With the images excluded, set down every line of the listing below exactly.

## DATASET EXCERPT
Content starts

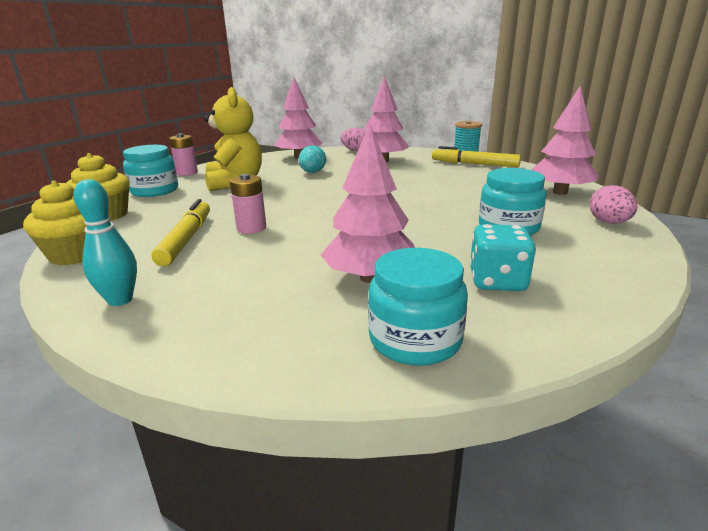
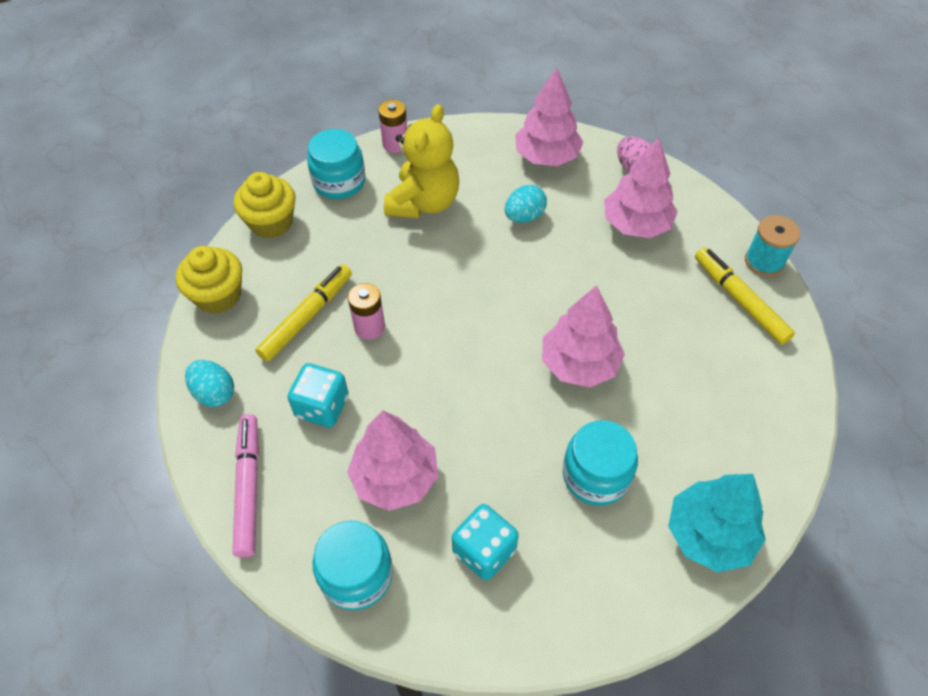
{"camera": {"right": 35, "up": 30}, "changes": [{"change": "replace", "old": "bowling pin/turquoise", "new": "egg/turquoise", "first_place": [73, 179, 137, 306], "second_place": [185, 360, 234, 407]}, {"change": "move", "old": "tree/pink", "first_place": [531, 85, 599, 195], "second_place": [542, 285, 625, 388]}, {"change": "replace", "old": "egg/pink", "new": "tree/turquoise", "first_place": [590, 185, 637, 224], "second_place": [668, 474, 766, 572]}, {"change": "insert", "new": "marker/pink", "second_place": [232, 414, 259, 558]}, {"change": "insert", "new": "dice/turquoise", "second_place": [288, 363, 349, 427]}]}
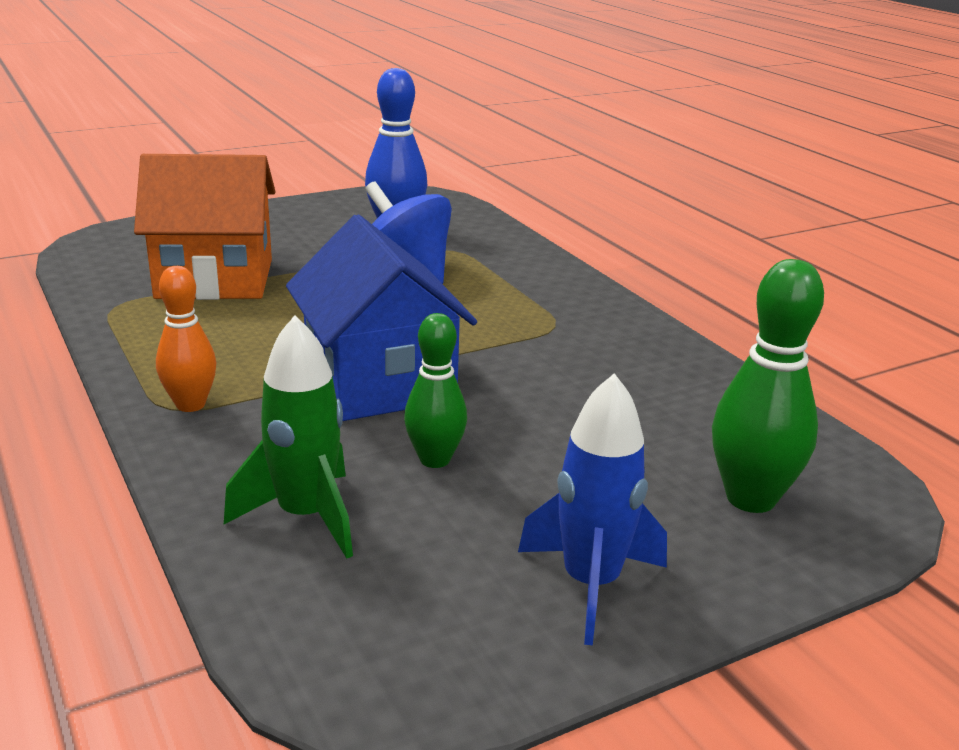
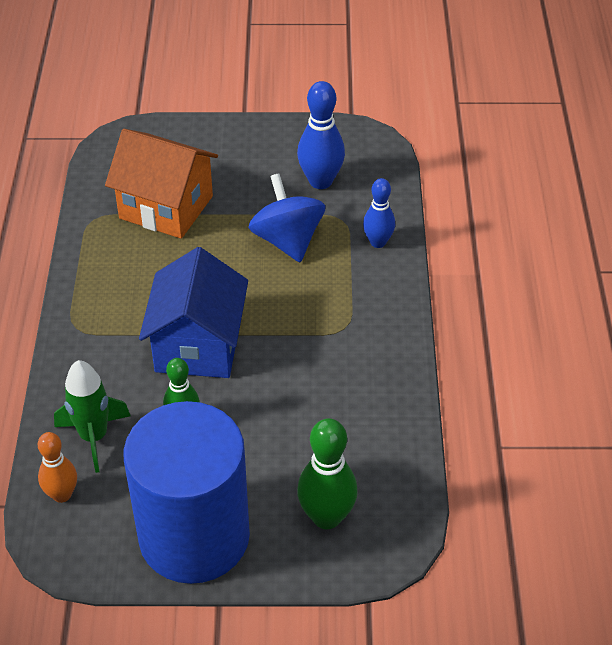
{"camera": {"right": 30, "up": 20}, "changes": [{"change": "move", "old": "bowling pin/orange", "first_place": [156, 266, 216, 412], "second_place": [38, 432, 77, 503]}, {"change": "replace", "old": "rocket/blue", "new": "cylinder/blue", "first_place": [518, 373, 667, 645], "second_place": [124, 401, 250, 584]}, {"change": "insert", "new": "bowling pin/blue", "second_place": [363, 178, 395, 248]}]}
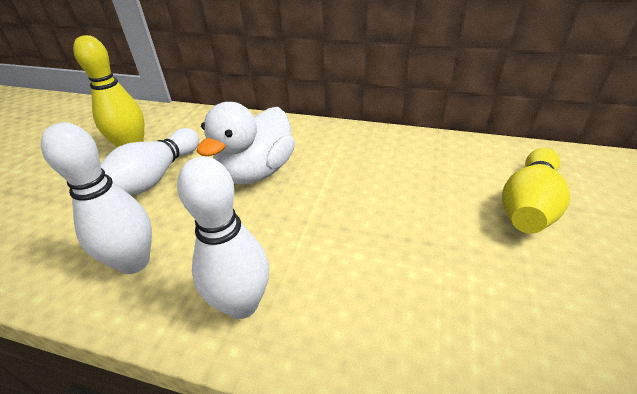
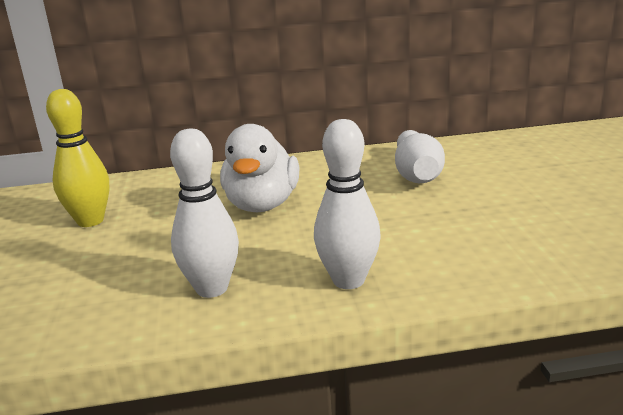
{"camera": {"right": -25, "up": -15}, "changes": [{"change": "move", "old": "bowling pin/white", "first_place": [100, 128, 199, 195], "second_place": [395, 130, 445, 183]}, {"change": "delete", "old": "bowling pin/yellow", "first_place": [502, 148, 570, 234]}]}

Content ends

## RESULT BELOW
{"camera": {"right": 35, "up": 30}, "changes": [{"change": "replace", "old": "bowling pin/turquoise", "new": "egg/turquoise", "first_place": [73, 179, 137, 306], "second_place": [185, 360, 234, 407]}, {"change": "move", "old": "tree/pink", "first_place": [531, 85, 599, 195], "second_place": [542, 285, 625, 388]}, {"change": "replace", "old": "egg/pink", "new": "tree/turquoise", "first_place": [590, 185, 637, 224], "second_place": [668, 474, 766, 572]}, {"change": "insert", "new": "marker/pink", "second_place": [232, 414, 259, 558]}, {"change": "insert", "new": "dice/turquoise", "second_place": [288, 363, 349, 427]}]}
{"camera": {"right": 30, "up": 20}, "changes": [{"change": "move", "old": "bowling pin/orange", "first_place": [156, 266, 216, 412], "second_place": [38, 432, 77, 503]}, {"change": "replace", "old": "rocket/blue", "new": "cylinder/blue", "first_place": [518, 373, 667, 645], "second_place": [124, 401, 250, 584]}, {"change": "insert", "new": "bowling pin/blue", "second_place": [363, 178, 395, 248]}]}
{"camera": {"right": -25, "up": -15}, "changes": [{"change": "move", "old": "bowling pin/white", "first_place": [100, 128, 199, 195], "second_place": [395, 130, 445, 183]}, {"change": "delete", "old": "bowling pin/yellow", "first_place": [502, 148, 570, 234]}]}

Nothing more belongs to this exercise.